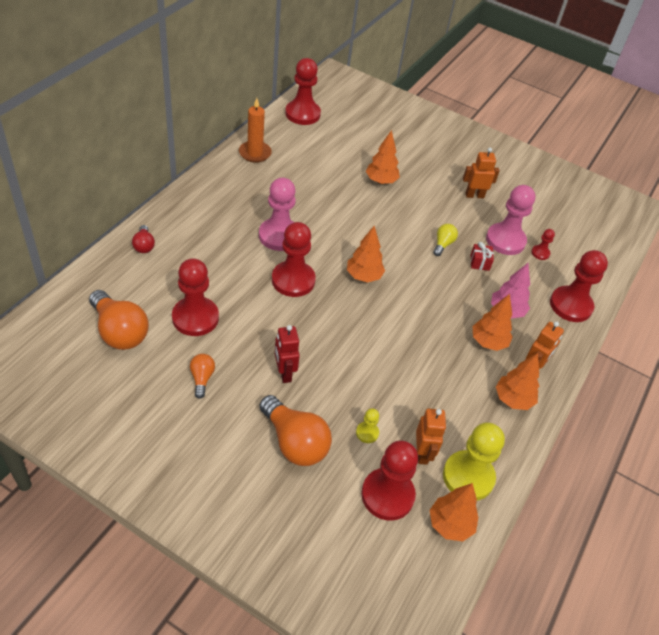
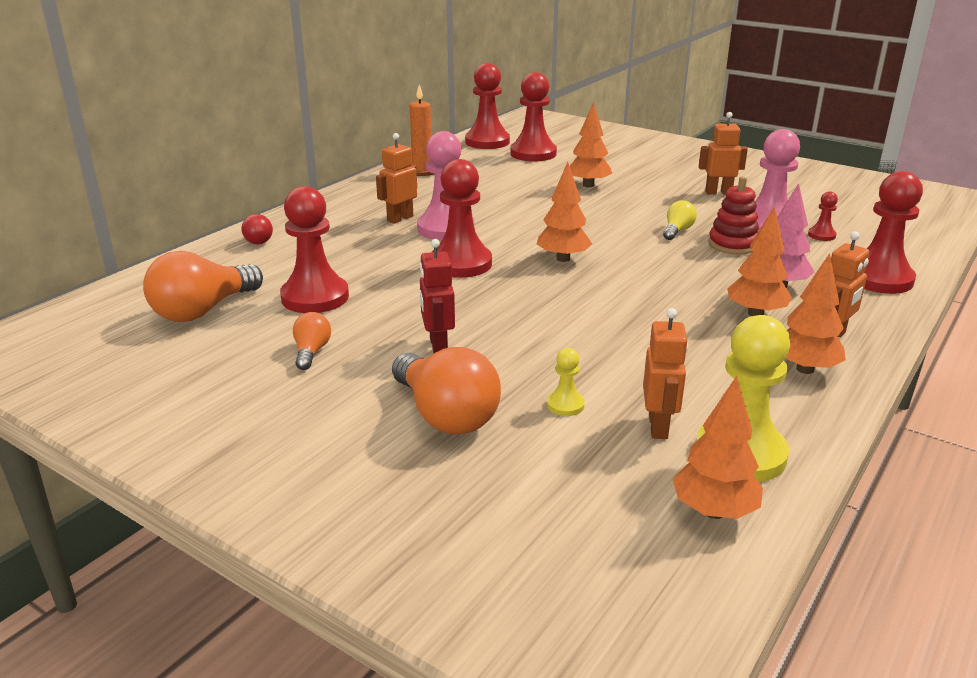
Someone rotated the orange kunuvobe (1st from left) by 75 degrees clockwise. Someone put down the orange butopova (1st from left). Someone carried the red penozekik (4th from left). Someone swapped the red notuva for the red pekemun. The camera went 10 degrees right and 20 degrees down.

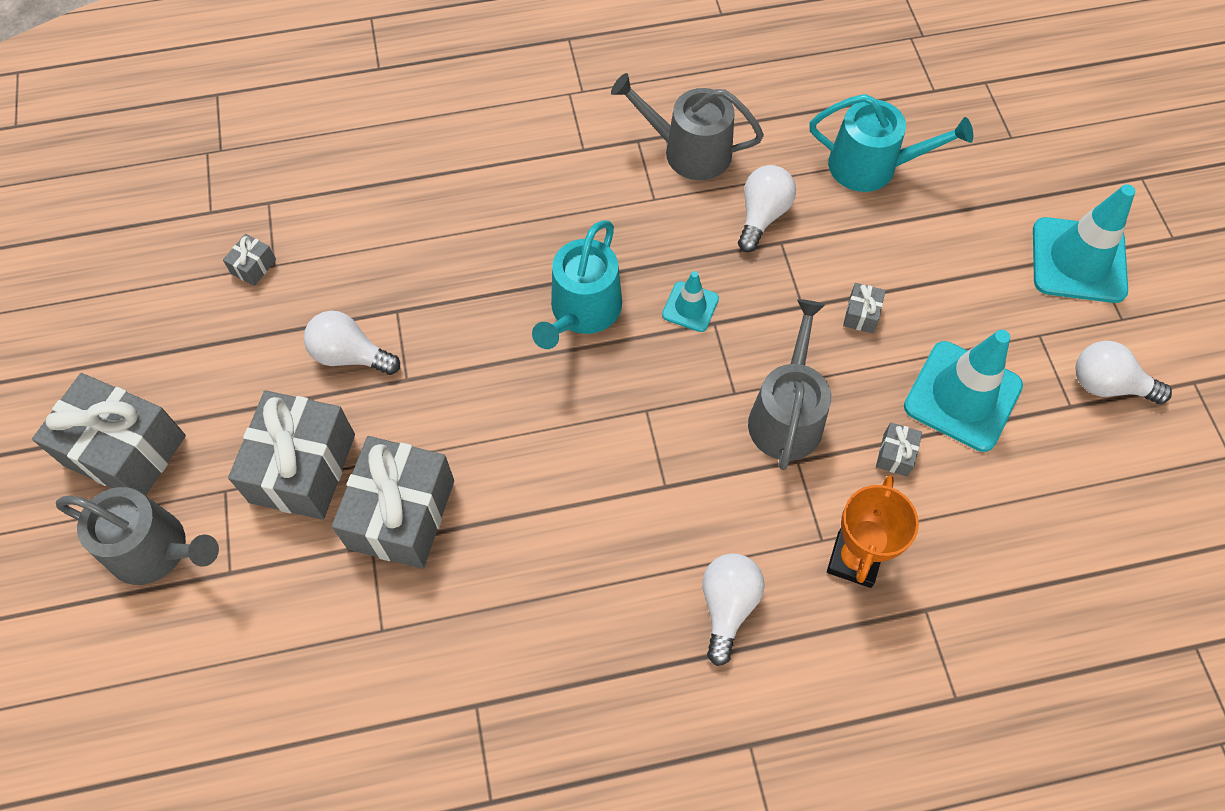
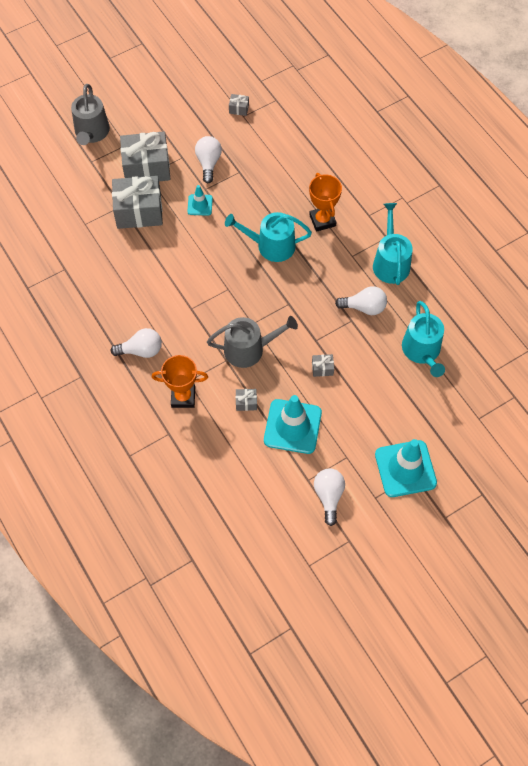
Someone carried the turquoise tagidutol (1st from left). Someone put down the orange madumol (2nd from left). Someone repainted the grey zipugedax (2nd from left), which became the turquoise zipugedax (2nd from left). Someone took away the grey notuva (1st from left). The camera went 70 degrees right and 0 degrees up.

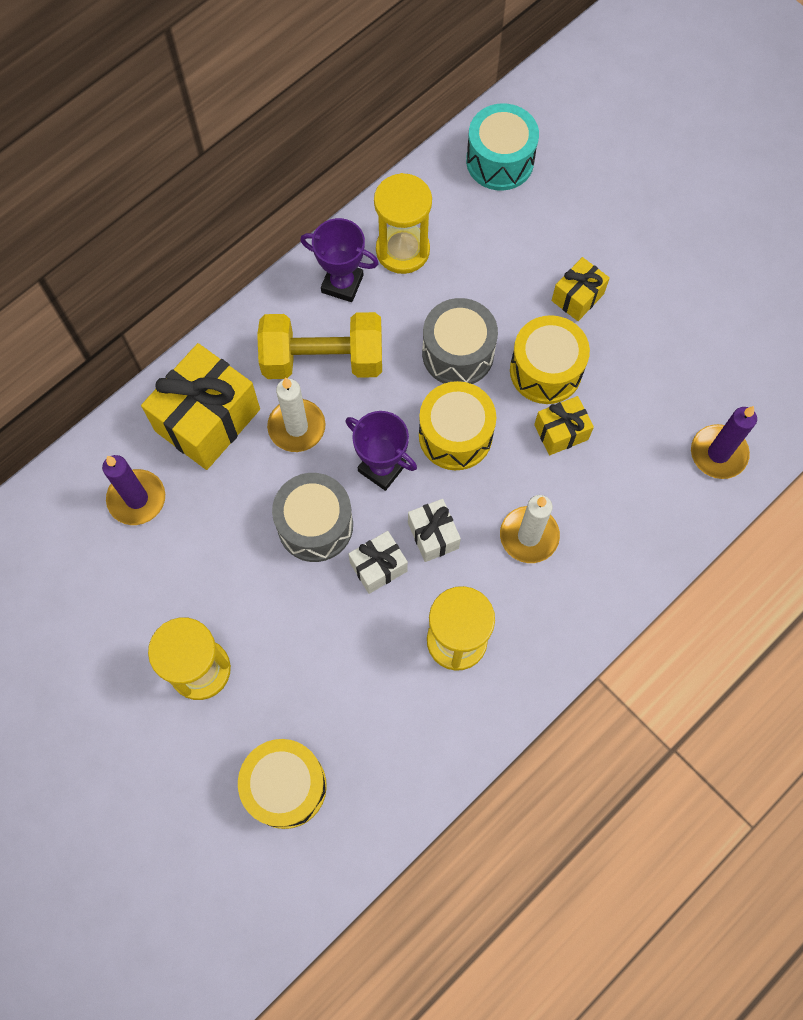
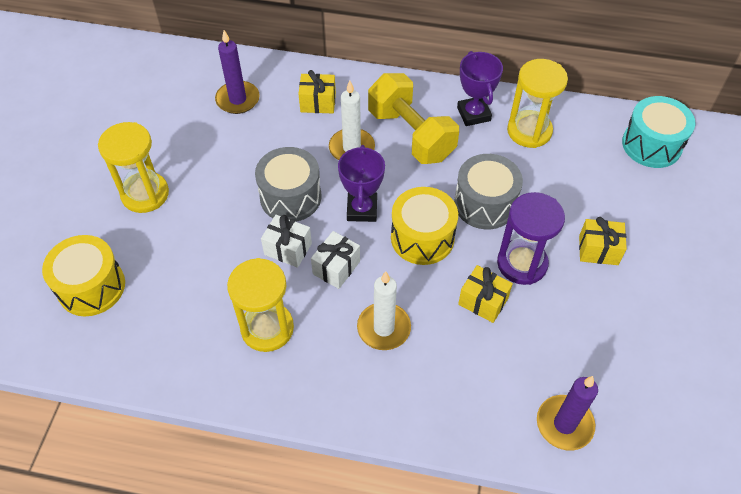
Someone scaled the yellow notuva (1st from left) by 0.52. Someone swapped the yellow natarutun (3rd from left) for the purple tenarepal. The camera went 55 degrees right and 15 degrees down.

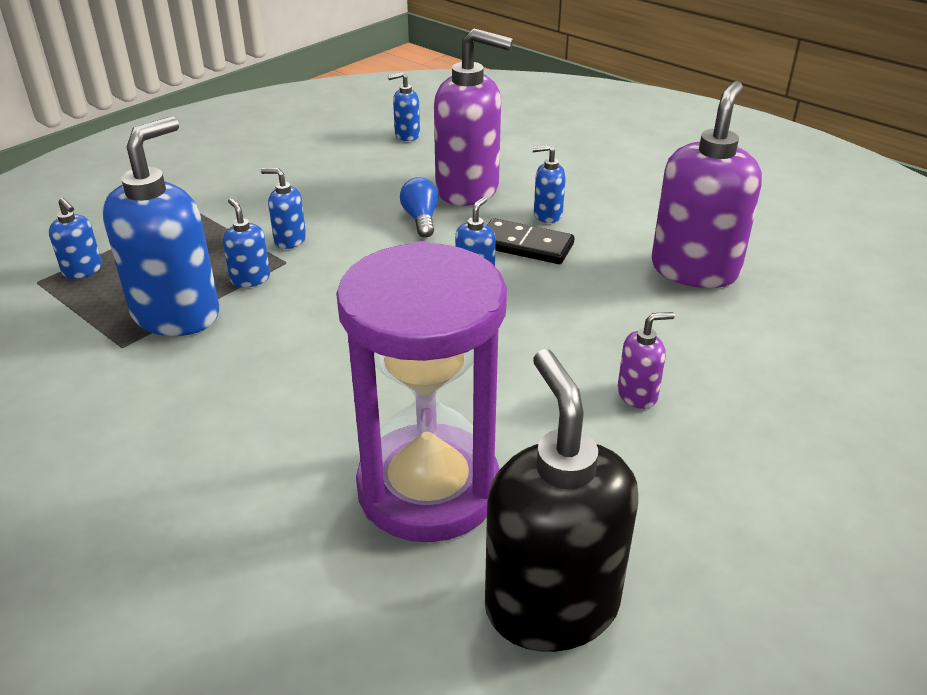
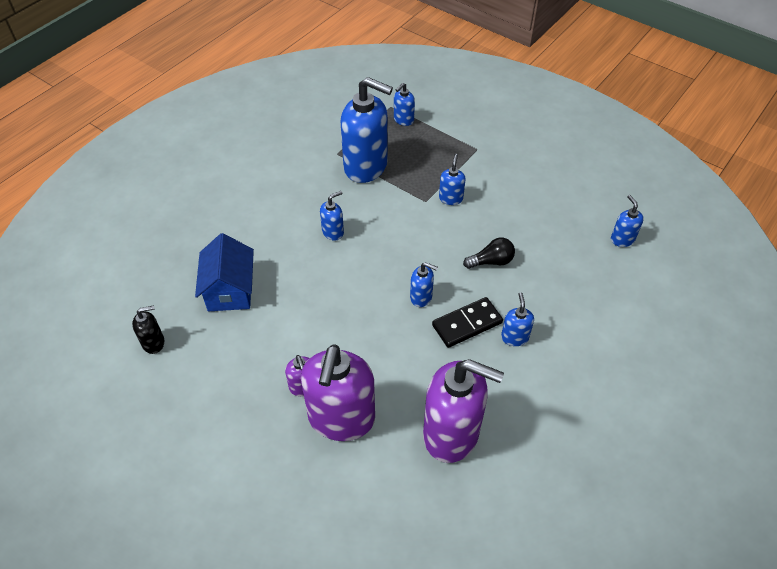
Someone scaled the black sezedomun by 0.45. Someone swapped the purple tenarepal for the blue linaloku. Someone carried the purple sezedomun (1st from left in the first image). Someone carried the blue sezedomun (3rd from left in the first image). Someone rotated the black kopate by 45 degrees clockwise. Someone repainted the blue kunuvobe, which became the black kunuvobe. The camera went 85 degrees right and 15 degrees up.

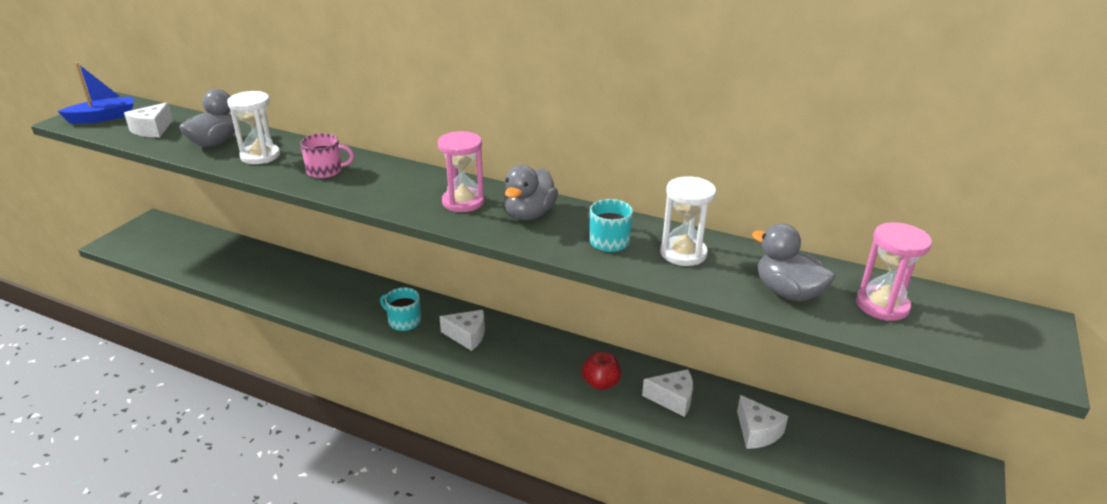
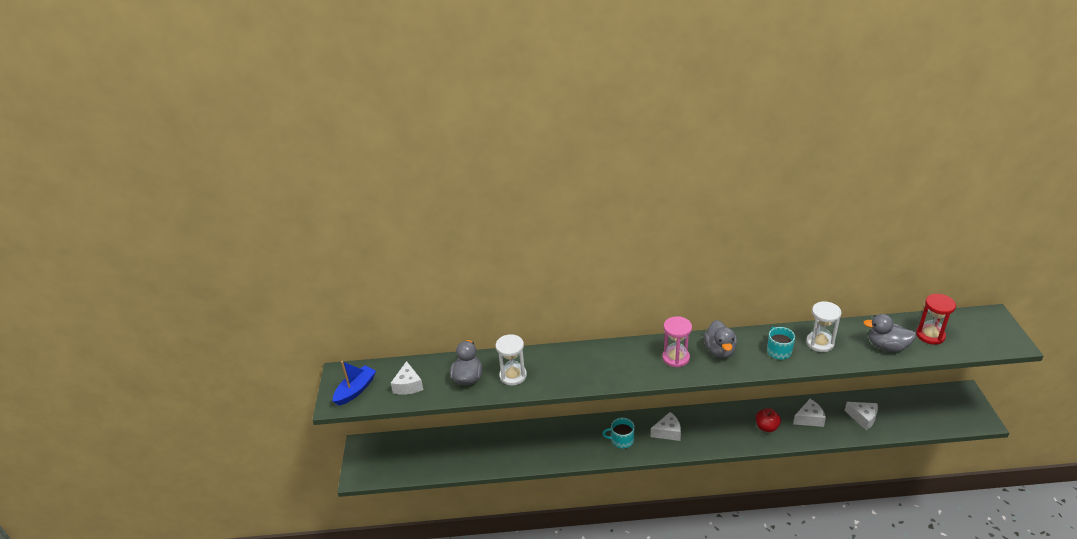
Someone repainted the pink tenarepal (2nd from left), which became the red tenarepal. Someone took away the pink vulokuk. The camera went 25 degrees left and 5 degrees up.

··········

## WHAT IS EXPECTED:
Please copy every record above exactly, but leave the pictures out.

## REPLY:
Someone rotated the orange kunuvobe (1st from left) by 75 degrees clockwise. Someone put down the orange butopova (1st from left). Someone carried the red penozekik (4th from left). Someone swapped the red notuva for the red pekemun. The camera went 10 degrees right and 20 degrees down.

Someone carried the turquoise tagidutol (1st from left). Someone put down the orange madumol (2nd from left). Someone repainted the grey zipugedax (2nd from left), which became the turquoise zipugedax (2nd from left). Someone took away the grey notuva (1st from left). The camera went 70 degrees right and 0 degrees up.

Someone scaled the yellow notuva (1st from left) by 0.52. Someone swapped the yellow natarutun (3rd from left) for the purple tenarepal. The camera went 55 degrees right and 15 degrees down.

Someone scaled the black sezedomun by 0.45. Someone swapped the purple tenarepal for the blue linaloku. Someone carried the purple sezedomun (1st from left in the first image). Someone carried the blue sezedomun (3rd from left in the first image). Someone rotated the black kopate by 45 degrees clockwise. Someone repainted the blue kunuvobe, which became the black kunuvobe. The camera went 85 degrees right and 15 degrees up.

Someone repainted the pink tenarepal (2nd from left), which became the red tenarepal. Someone took away the pink vulokuk. The camera went 25 degrees left and 5 degrees up.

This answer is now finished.